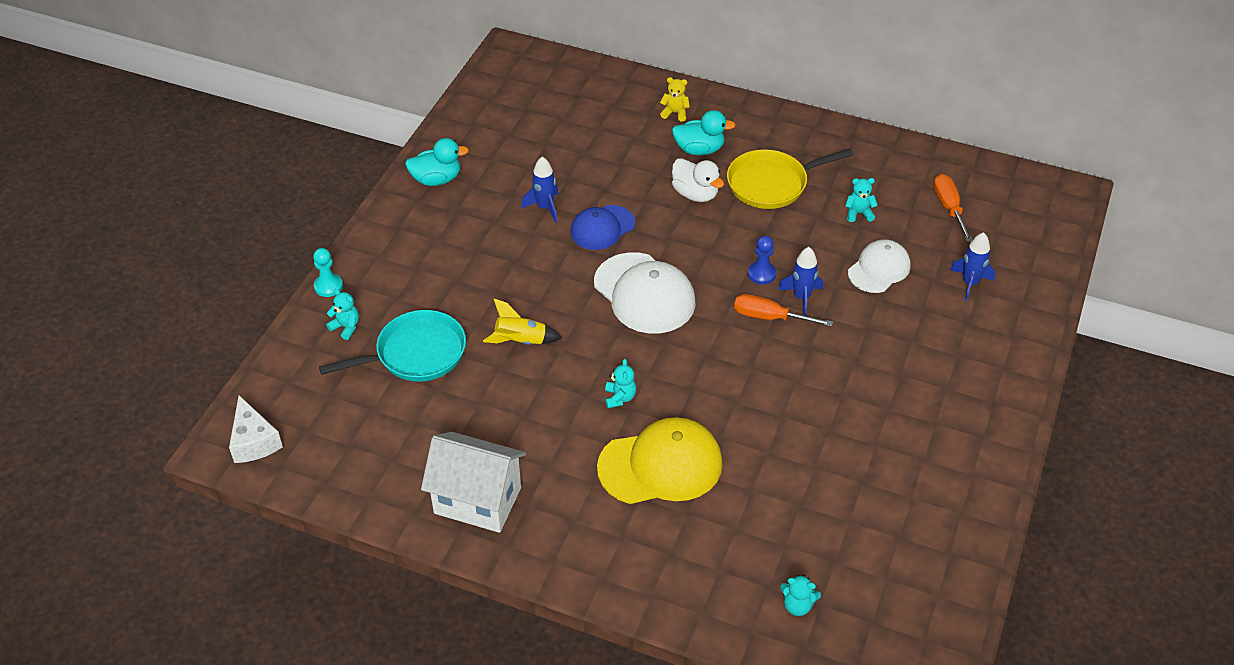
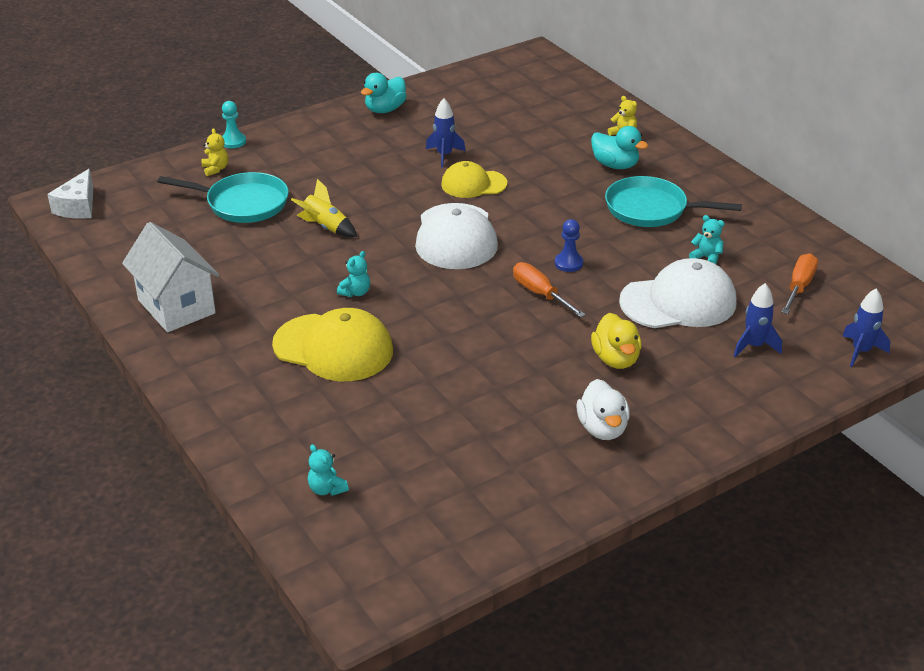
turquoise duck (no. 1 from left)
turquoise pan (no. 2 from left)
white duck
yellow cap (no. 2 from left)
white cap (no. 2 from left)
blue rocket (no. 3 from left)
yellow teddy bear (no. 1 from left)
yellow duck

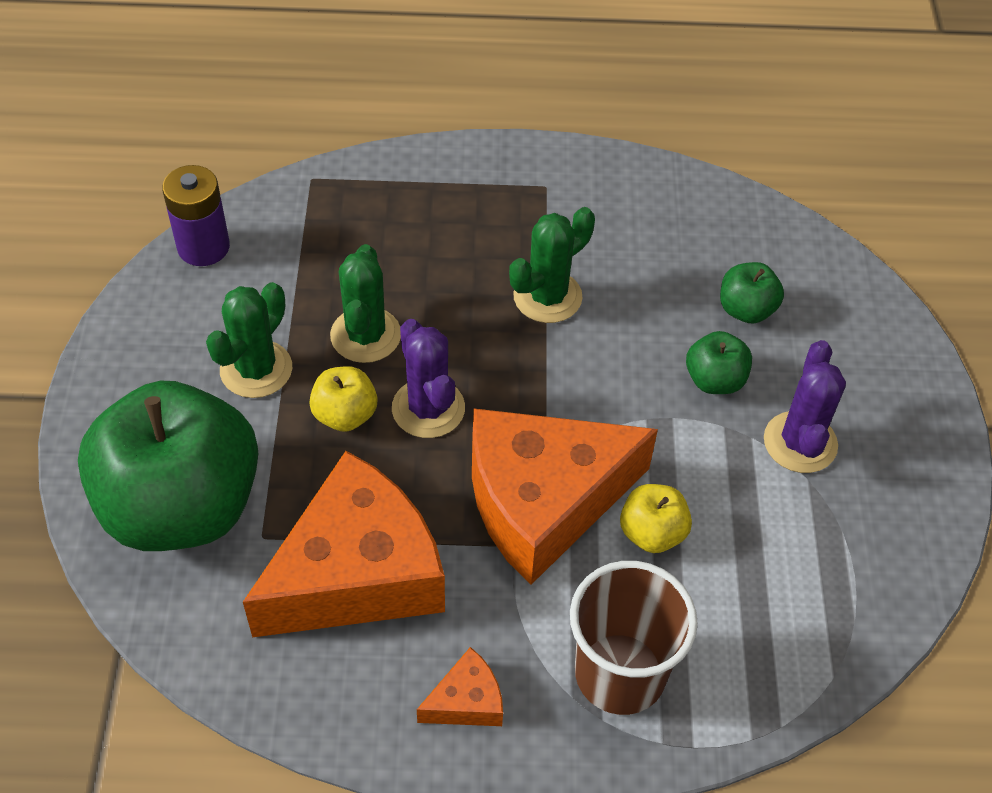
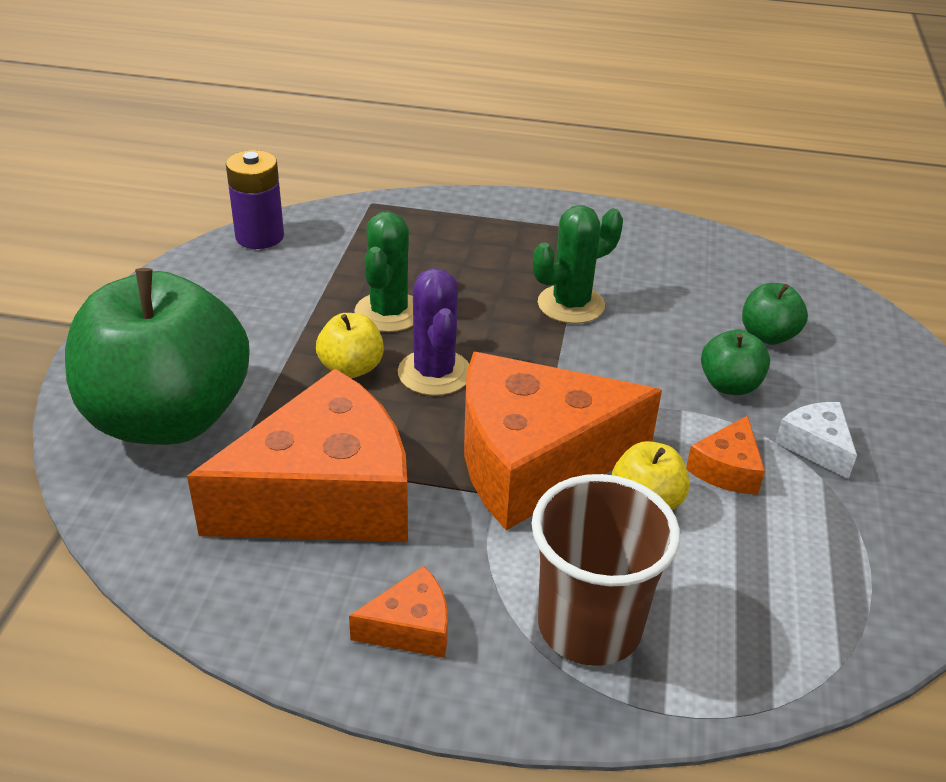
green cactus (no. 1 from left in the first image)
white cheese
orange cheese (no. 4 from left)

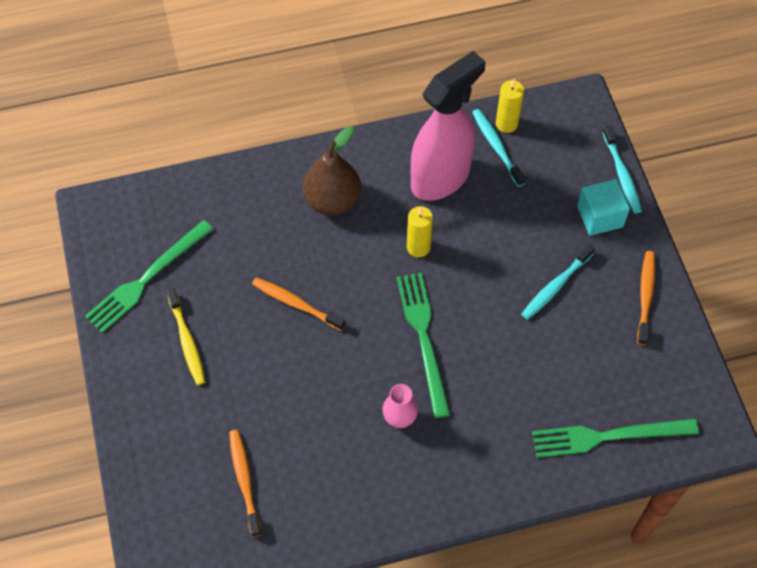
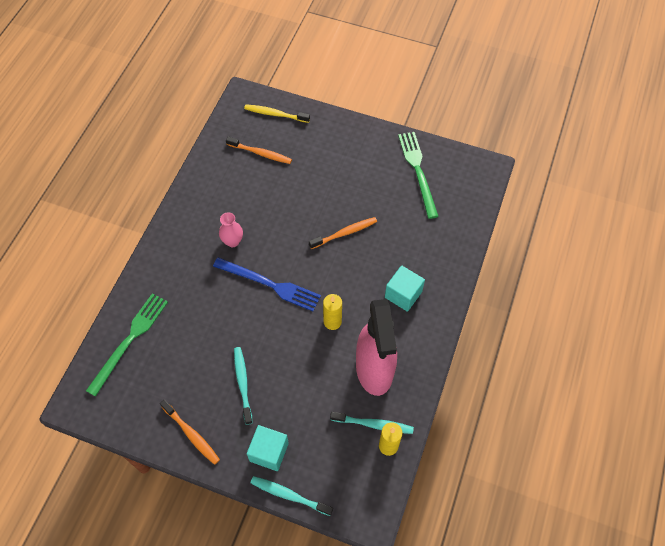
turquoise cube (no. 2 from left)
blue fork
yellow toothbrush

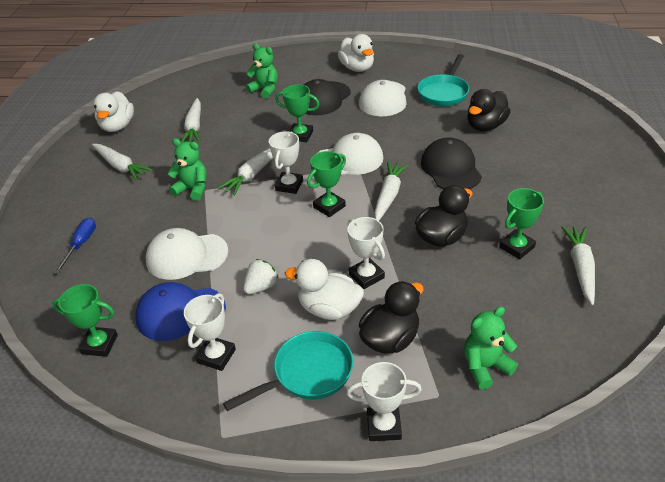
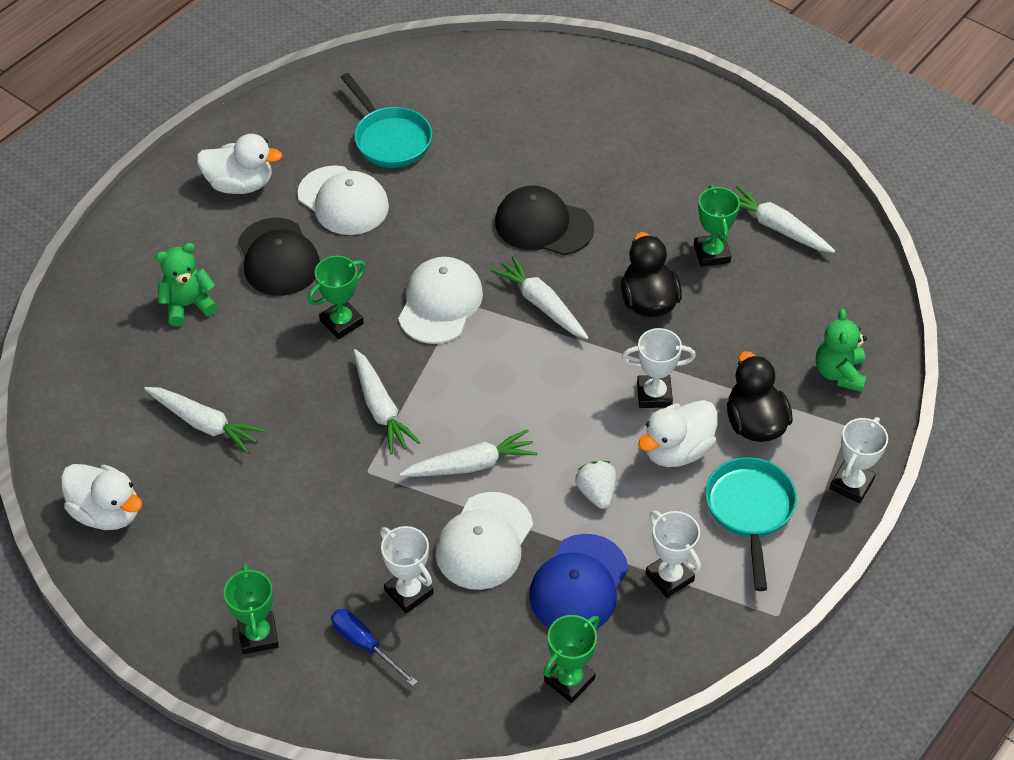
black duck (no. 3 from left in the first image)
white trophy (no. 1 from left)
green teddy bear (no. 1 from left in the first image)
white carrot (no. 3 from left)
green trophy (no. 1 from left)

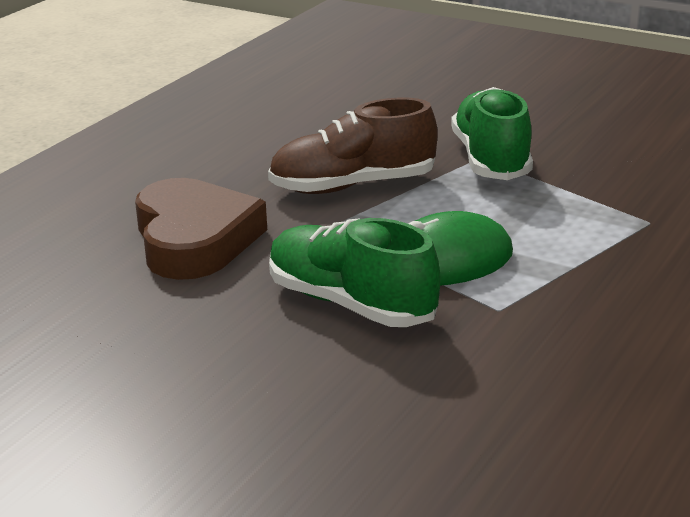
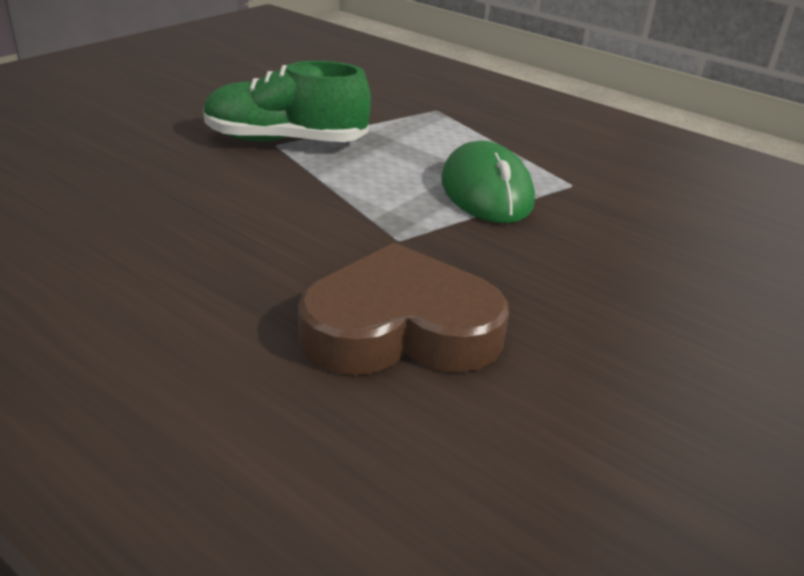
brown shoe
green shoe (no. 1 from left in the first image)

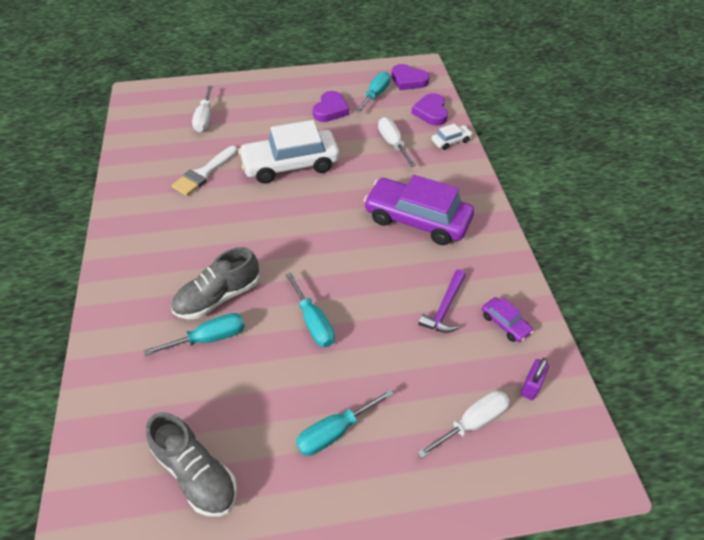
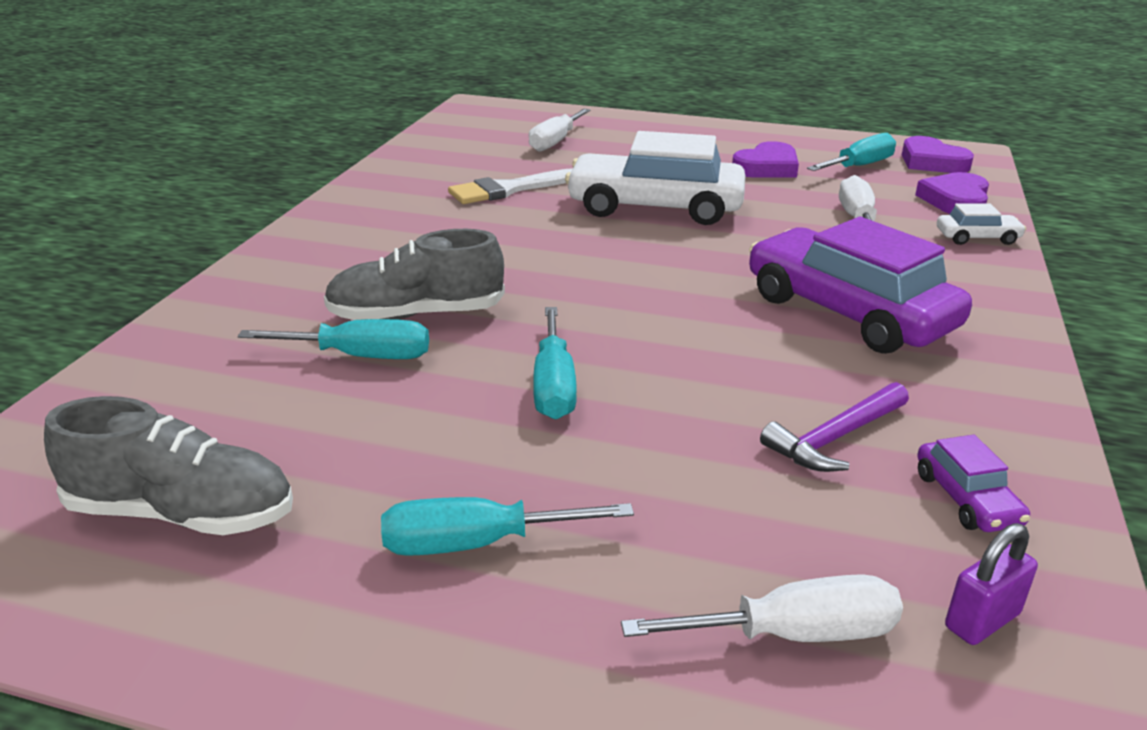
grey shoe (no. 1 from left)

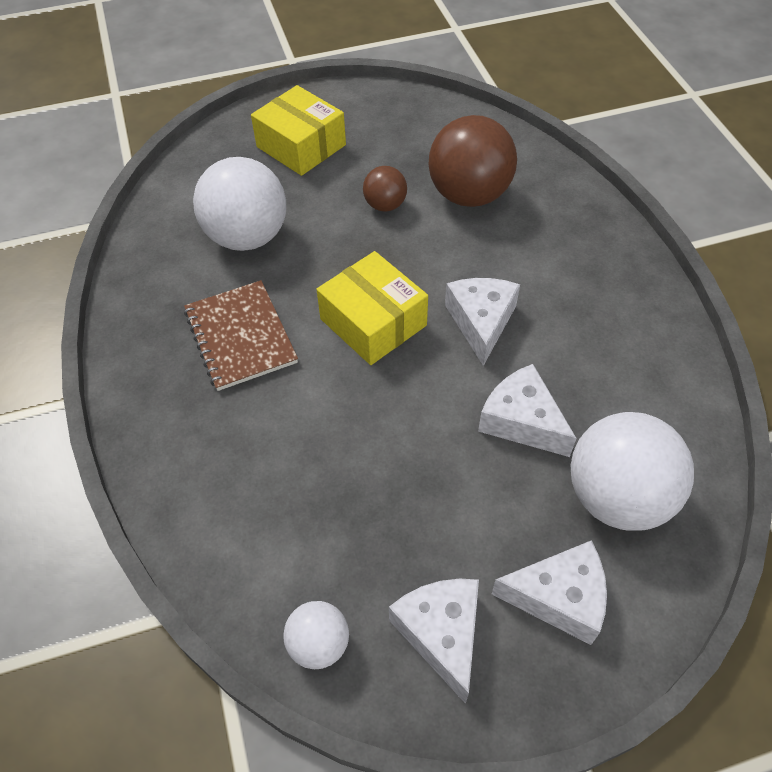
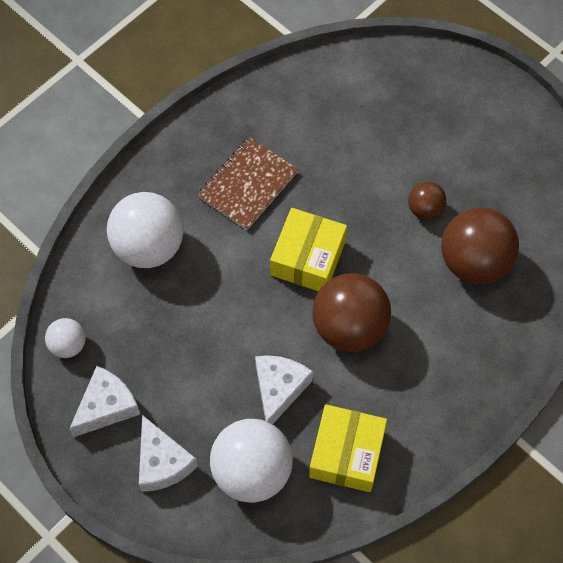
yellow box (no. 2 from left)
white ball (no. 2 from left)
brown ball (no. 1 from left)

....

- TASK DETAILS
Would you please set down the listing above exactly, minus its images?

- EXERCISE ANSWER
turquoise duck (no. 1 from left)
turquoise pan (no. 2 from left)
white duck
yellow cap (no. 2 from left)
white cap (no. 2 from left)
blue rocket (no. 3 from left)
yellow teddy bear (no. 1 from left)
yellow duck

green cactus (no. 1 from left in the first image)
white cheese
orange cheese (no. 4 from left)

turquoise cube (no. 2 from left)
blue fork
yellow toothbrush

black duck (no. 3 from left in the first image)
white trophy (no. 1 from left)
green teddy bear (no. 1 from left in the first image)
white carrot (no. 3 from left)
green trophy (no. 1 from left)

brown shoe
green shoe (no. 1 from left in the first image)

grey shoe (no. 1 from left)

yellow box (no. 2 from left)
white ball (no. 2 from left)
brown ball (no. 1 from left)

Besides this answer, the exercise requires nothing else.